**What the task asks**
Pull out the lines from the one containing "red drum [521,217,598,289]" through the final line of the listing below and repeat them exactly. Leave the pictures behind.

**Extracted data**
————————
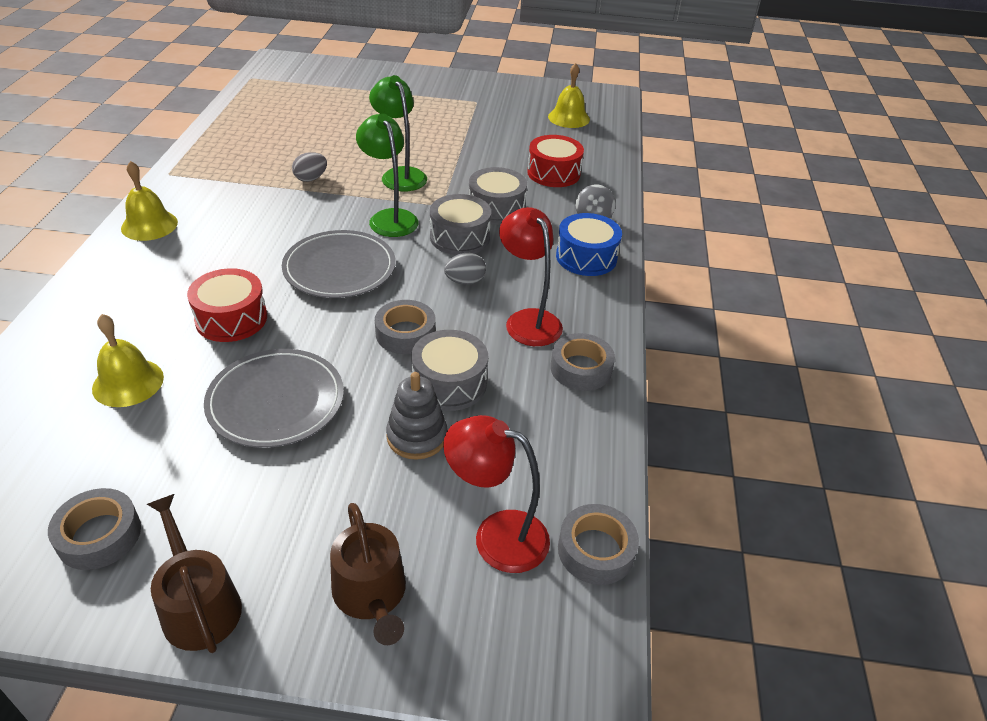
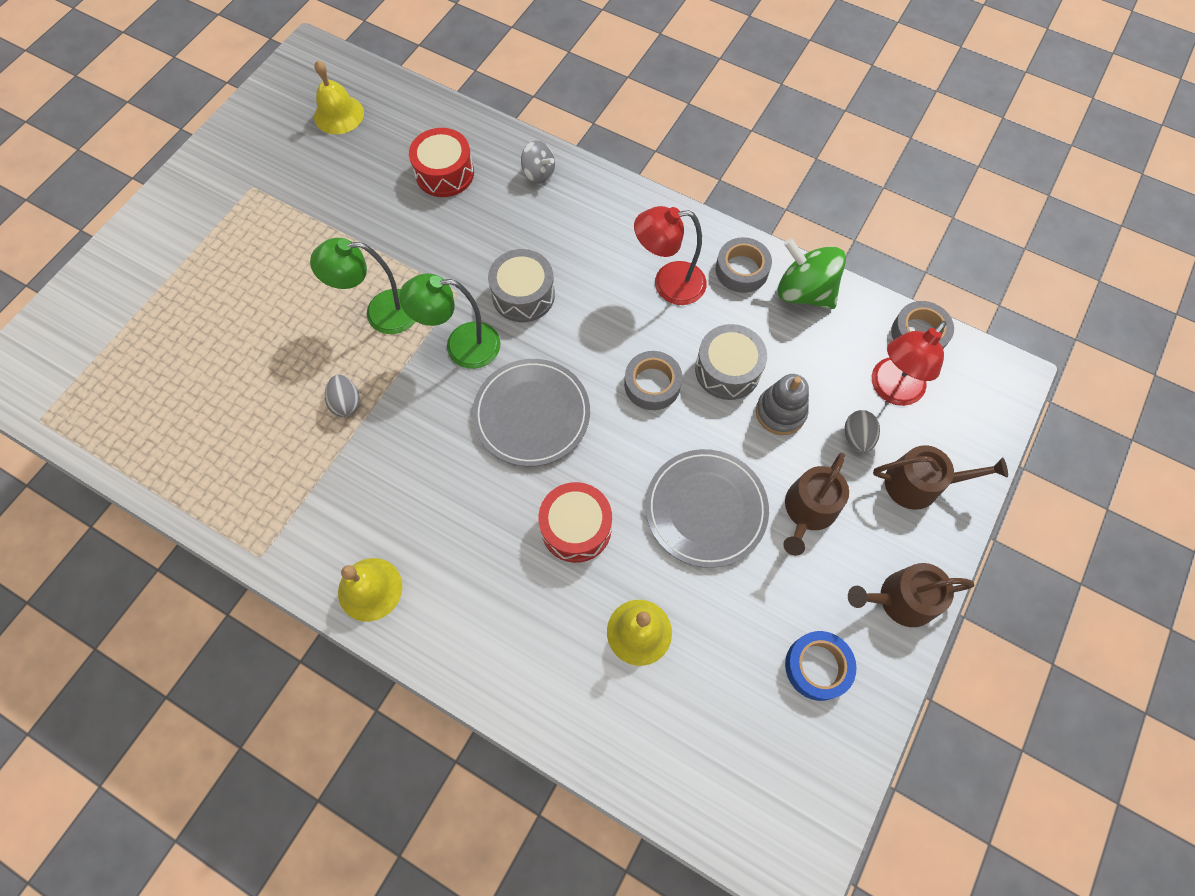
camera: 65 degrees left, 25 degrees up
grey tape [48,488,141,570] -> blue tape [785,631,856,701]
grey egg [444,253,486,285] -> grey egg moved to [845,410,880,453]
grey drum [469,167,527,225] -> none
blue drum [556,213,622,276] -> none
none -> green spinning top [778,238,846,309]
none -> brown watering can [783,453,849,556]

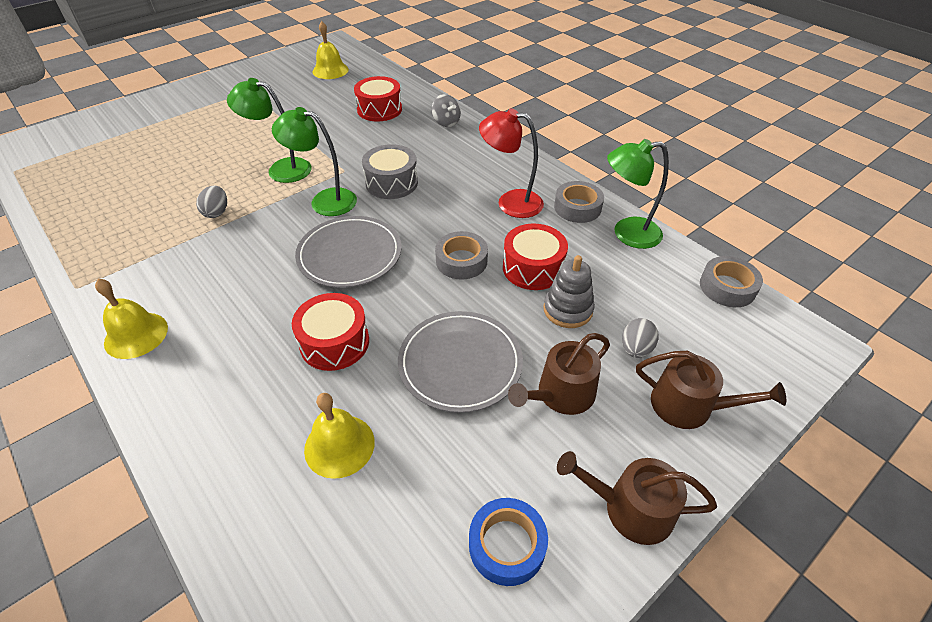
camera: 20 degrees right, 20 degrees down
grey drum [695,324,767,400] -> red drum [503,224,568,290]
green spinning top [778,238,846,309] -> green lamp [607,139,669,249]
red lamp [872,321,947,406] -> none

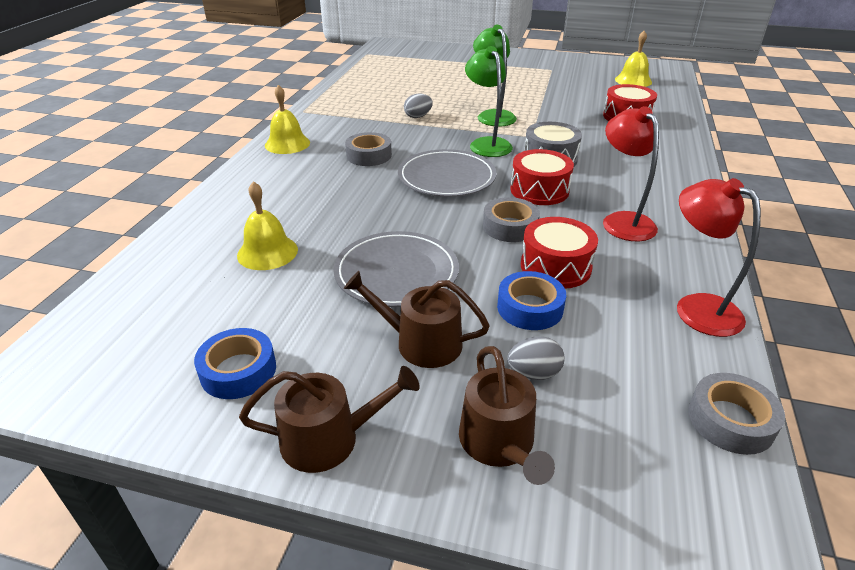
camera: 55 degrees right, 10 degrees down
red drum [292,293,369,371] -> red drum moved to [511,149,574,205]
grey spinning top [432,94,461,127] -> none
grey stacking toy [543,255,595,328] -> blue tape [497,271,566,330]
grey tape [554,181,604,223] -> grey tape moved to [345,132,392,166]
brown watering can [557,451,717,545] -> brown watering can turned 105 degrees clockwise [239,366,420,473]
green lamp [607,139,669,249] -> red lamp [677,178,761,337]

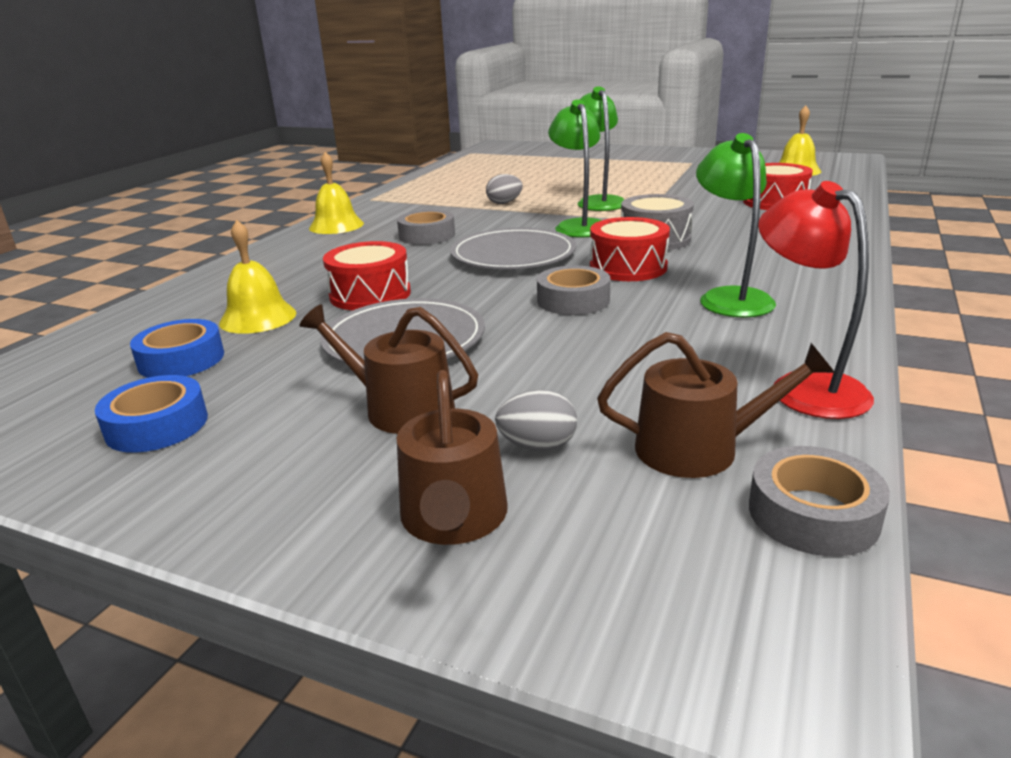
camera: 10 degrees right, 10 degrees down
brown watering can [239,366,420,473] -> brown watering can moved to [597,332,835,478]
blue tape [497,271,566,330] -> blue tape moved to [130,319,224,378]
red drum [521,217,598,289] -> red drum moved to [323,241,411,310]
red lamp [603,106,659,241] -> green lamp [696,133,776,317]

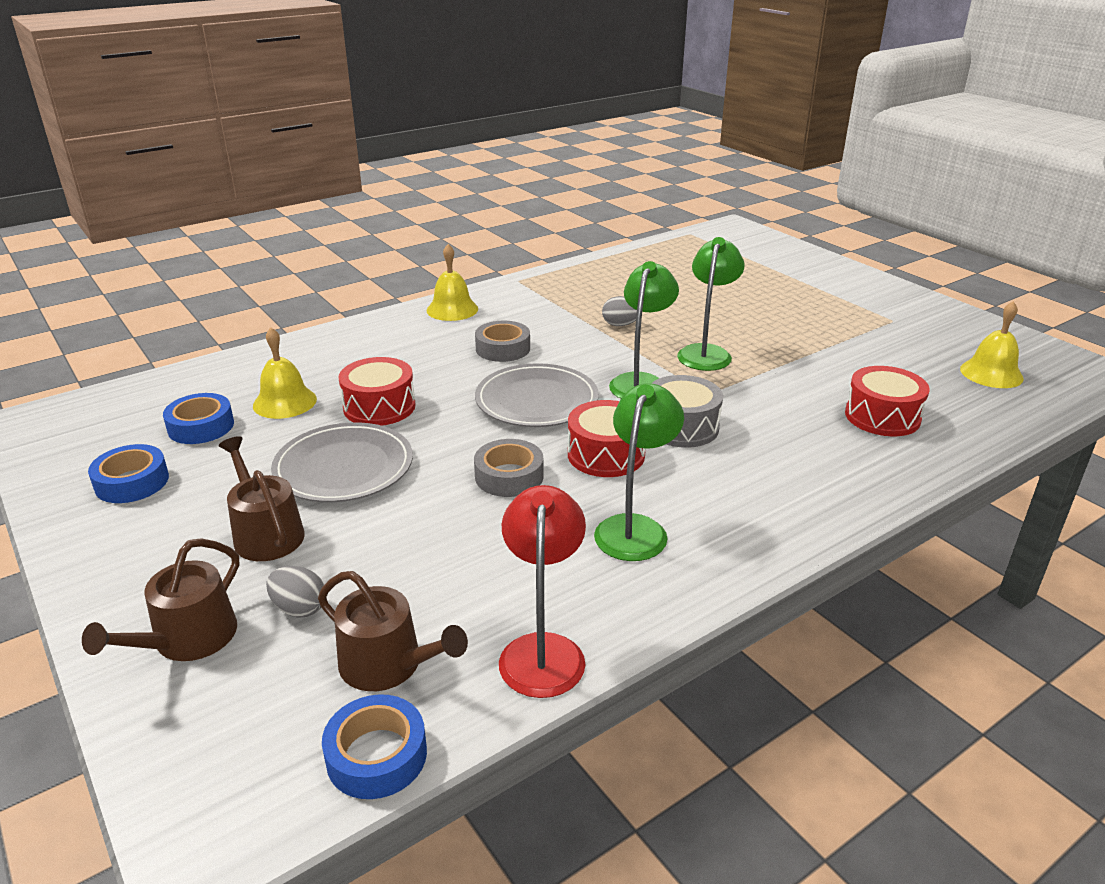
camera: 30 degrees right, 5 degrees up
grey tape [749,446,890,557] -> blue tape [322,694,427,799]

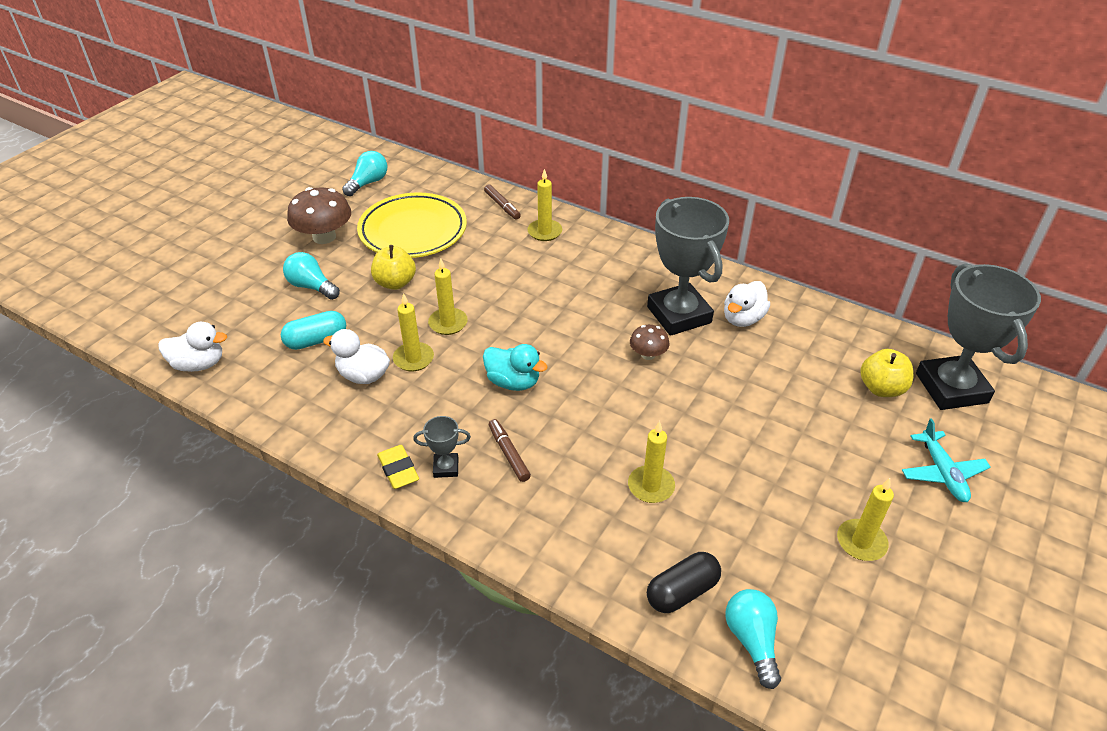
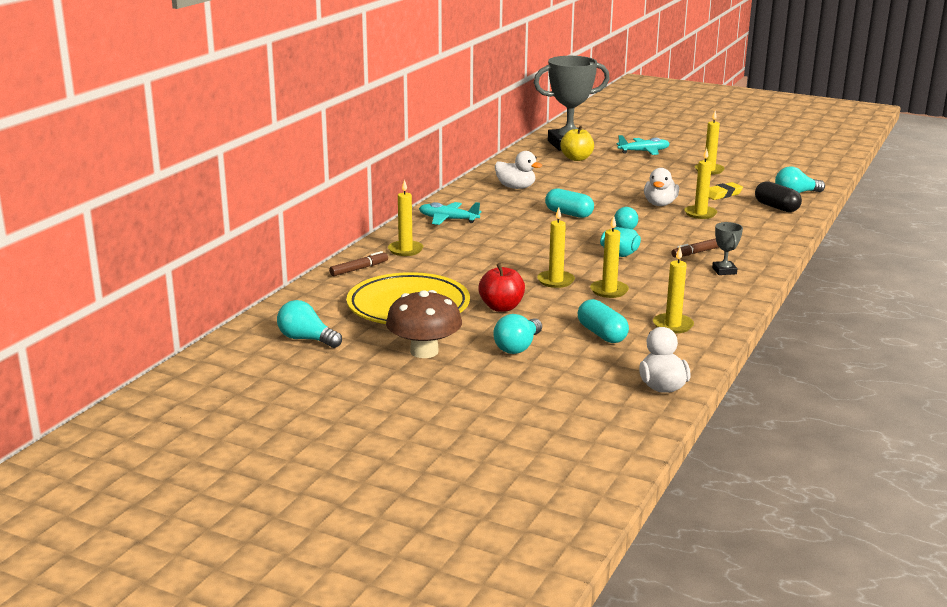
camera: 95 degrees left, 20 degrees down
white duck [323,329,390,384] -> white duck moved to [644,168,679,206]
yellow apple [371,245,416,290] -> red apple [478,263,525,312]
yellow eraser [377,445,419,489] -> yellow eraser moved to [709,182,743,200]
brown mushroom [630,325,669,360] -> turquoise capsule [545,188,594,218]
grey trophy [647,197,729,336] -> none
none -> turquoise plane [419,202,482,225]
none -> yellow candle [653,247,694,333]

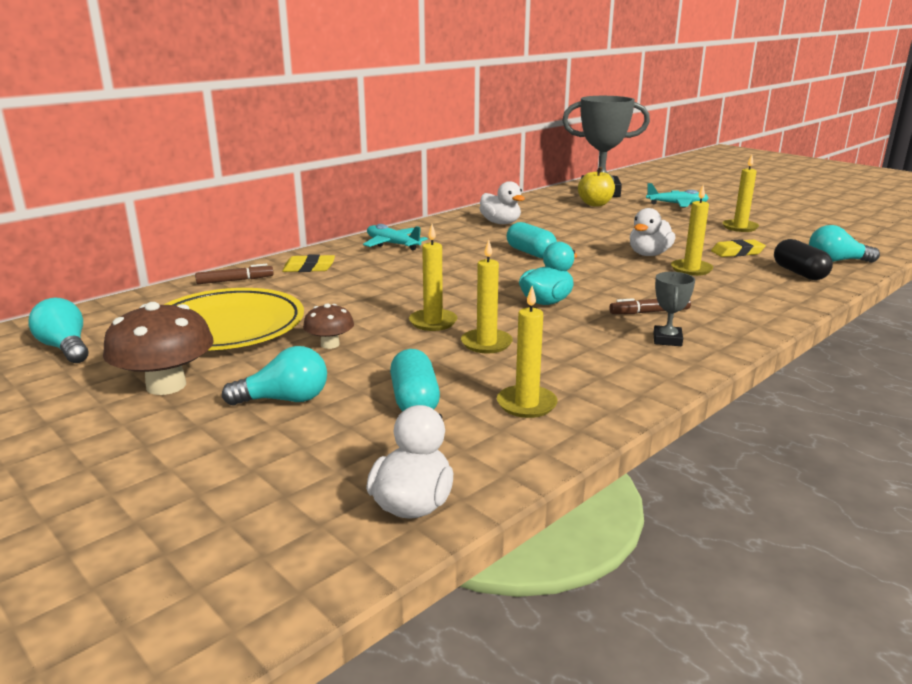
camera: 20 degrees right, 0 degrees up
yellow candle [388,179,423,256] -> yellow eraser [282,254,335,272]
red apple [478,263,525,312] -> brown mushroom [303,303,354,349]
turquoise light bulb [493,314,542,354] -> turquoise light bulb turned 150 degrees counterclockwise [222,346,327,406]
————————
**Task result**
red drum [521,217,598,289] -> red drum moved to [323,241,411,310]
red lamp [603,106,659,241] -> green lamp [696,133,776,317]

camera: 30 degrees right, 5 degrees up
grey tape [749,446,890,557] -> blue tape [322,694,427,799]

camera: 95 degrees left, 20 degrees down
white duck [323,329,390,384] -> white duck moved to [644,168,679,206]
yellow apple [371,245,416,290] -> red apple [478,263,525,312]
yellow eraser [377,445,419,489] -> yellow eraser moved to [709,182,743,200]
brown mushroom [630,325,669,360] -> turquoise capsule [545,188,594,218]
grey trophy [647,197,729,336] -> none
none -> turquoise plane [419,202,482,225]
none -> yellow candle [653,247,694,333]

camera: 20 degrees right, 0 degrees up
yellow candle [388,179,423,256] -> yellow eraser [282,254,335,272]
red apple [478,263,525,312] -> brown mushroom [303,303,354,349]
turquoise light bulb [493,314,542,354] -> turquoise light bulb turned 150 degrees counterclockwise [222,346,327,406]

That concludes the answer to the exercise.